Return exactly the span of lines in the following data that opens with the line containing "yellow bell: 2 -> 5" and closes with the line containing "yellow cube: 4 -> 1". Include nothing else.

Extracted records
======

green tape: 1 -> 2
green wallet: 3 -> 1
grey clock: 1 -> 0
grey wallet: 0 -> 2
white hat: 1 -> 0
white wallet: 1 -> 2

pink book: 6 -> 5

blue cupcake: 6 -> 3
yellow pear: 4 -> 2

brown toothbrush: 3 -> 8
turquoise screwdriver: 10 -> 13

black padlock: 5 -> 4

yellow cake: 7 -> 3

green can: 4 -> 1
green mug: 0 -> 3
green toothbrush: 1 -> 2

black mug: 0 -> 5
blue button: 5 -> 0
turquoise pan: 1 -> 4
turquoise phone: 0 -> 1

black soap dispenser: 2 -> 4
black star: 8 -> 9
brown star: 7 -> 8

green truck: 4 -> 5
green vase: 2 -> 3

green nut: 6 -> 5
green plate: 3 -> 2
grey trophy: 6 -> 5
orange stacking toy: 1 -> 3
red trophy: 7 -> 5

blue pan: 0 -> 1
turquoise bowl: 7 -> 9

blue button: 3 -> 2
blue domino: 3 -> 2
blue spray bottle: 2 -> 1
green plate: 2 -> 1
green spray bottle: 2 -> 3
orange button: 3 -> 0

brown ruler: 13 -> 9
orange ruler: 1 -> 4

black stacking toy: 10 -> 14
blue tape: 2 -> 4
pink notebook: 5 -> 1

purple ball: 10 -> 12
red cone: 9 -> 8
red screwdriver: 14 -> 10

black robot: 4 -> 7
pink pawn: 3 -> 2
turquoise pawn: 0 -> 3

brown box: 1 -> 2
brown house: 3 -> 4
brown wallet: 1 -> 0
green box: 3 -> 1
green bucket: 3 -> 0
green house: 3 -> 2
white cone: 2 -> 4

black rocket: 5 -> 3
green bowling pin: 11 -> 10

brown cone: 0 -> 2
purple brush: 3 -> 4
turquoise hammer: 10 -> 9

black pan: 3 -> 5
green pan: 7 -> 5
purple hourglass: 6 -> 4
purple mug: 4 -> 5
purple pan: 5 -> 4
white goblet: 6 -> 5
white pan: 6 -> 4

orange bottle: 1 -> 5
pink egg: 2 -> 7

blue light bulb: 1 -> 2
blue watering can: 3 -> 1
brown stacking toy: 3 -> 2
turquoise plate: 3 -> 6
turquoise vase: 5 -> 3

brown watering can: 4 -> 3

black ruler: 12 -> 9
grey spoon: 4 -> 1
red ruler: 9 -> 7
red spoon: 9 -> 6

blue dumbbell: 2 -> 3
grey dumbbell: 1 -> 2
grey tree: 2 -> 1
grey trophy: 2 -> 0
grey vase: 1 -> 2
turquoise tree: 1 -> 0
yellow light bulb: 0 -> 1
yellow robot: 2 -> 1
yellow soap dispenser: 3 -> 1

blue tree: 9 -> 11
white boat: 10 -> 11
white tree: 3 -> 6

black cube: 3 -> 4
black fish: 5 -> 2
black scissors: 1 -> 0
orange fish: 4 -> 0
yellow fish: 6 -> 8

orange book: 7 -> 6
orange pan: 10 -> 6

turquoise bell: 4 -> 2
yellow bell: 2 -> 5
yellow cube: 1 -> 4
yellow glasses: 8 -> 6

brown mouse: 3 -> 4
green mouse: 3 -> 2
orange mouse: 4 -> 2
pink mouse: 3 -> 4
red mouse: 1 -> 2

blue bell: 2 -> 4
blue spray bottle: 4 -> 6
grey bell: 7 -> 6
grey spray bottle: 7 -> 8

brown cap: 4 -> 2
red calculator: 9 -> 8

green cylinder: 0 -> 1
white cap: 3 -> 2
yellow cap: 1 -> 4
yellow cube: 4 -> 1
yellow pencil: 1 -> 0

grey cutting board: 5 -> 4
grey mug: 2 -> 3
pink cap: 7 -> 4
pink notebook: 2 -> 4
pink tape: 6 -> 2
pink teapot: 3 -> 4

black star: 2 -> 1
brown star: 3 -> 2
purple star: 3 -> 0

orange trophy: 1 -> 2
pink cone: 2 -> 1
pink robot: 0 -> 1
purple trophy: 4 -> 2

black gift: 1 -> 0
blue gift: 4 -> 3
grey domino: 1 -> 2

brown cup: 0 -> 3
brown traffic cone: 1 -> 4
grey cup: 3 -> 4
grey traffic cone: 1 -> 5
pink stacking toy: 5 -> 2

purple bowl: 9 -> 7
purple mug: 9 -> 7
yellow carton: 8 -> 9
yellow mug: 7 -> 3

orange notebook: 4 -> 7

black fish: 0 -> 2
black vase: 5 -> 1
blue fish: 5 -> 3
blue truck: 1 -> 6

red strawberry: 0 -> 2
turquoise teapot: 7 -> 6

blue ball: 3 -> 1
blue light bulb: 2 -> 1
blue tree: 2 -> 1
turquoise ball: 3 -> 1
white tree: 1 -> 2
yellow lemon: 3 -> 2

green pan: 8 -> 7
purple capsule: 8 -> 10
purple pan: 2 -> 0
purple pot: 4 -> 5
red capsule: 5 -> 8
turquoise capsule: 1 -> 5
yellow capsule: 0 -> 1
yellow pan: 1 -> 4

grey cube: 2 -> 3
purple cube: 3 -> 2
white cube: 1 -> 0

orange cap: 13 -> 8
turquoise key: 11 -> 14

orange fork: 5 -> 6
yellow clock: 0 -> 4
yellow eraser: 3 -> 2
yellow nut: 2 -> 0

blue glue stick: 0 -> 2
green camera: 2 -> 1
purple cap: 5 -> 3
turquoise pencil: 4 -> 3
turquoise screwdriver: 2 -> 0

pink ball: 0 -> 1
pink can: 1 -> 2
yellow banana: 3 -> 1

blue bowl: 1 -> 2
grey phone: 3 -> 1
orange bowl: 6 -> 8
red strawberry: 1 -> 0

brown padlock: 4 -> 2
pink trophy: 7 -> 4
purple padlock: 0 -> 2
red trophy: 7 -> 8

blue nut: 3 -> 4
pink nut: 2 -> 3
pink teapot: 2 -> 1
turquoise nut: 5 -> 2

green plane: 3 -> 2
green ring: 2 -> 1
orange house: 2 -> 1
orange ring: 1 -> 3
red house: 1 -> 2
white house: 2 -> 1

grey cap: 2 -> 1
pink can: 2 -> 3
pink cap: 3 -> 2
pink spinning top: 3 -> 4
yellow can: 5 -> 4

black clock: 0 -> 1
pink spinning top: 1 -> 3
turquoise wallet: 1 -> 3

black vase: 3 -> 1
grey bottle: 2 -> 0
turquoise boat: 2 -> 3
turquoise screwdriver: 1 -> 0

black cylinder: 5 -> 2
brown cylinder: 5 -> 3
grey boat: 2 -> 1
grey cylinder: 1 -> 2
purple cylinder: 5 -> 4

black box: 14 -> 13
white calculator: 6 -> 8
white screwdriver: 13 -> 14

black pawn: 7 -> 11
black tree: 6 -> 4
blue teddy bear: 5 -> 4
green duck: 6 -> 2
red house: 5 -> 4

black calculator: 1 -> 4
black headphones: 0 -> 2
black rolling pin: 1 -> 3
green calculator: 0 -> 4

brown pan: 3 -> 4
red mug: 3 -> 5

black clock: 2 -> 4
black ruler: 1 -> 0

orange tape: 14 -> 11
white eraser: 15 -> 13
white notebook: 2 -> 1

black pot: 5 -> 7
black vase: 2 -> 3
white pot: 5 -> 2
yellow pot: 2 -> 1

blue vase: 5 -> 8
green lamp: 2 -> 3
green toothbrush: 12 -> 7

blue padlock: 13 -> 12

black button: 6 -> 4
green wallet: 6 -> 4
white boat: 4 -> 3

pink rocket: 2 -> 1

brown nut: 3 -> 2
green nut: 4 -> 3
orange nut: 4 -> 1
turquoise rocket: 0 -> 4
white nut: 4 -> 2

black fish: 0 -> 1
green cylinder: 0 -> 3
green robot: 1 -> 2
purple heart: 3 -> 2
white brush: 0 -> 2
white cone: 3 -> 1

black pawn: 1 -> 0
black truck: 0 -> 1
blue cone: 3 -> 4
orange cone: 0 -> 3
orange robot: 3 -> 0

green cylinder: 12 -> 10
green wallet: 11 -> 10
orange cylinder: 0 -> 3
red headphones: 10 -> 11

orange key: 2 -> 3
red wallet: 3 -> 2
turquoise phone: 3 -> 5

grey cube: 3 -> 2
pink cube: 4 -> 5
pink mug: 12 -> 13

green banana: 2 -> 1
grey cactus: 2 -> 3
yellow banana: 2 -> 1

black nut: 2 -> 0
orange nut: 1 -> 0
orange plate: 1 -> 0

======

> [Output below]
yellow bell: 2 -> 5
yellow cube: 1 -> 4
yellow glasses: 8 -> 6

brown mouse: 3 -> 4
green mouse: 3 -> 2
orange mouse: 4 -> 2
pink mouse: 3 -> 4
red mouse: 1 -> 2

blue bell: 2 -> 4
blue spray bottle: 4 -> 6
grey bell: 7 -> 6
grey spray bottle: 7 -> 8

brown cap: 4 -> 2
red calculator: 9 -> 8

green cylinder: 0 -> 1
white cap: 3 -> 2
yellow cap: 1 -> 4
yellow cube: 4 -> 1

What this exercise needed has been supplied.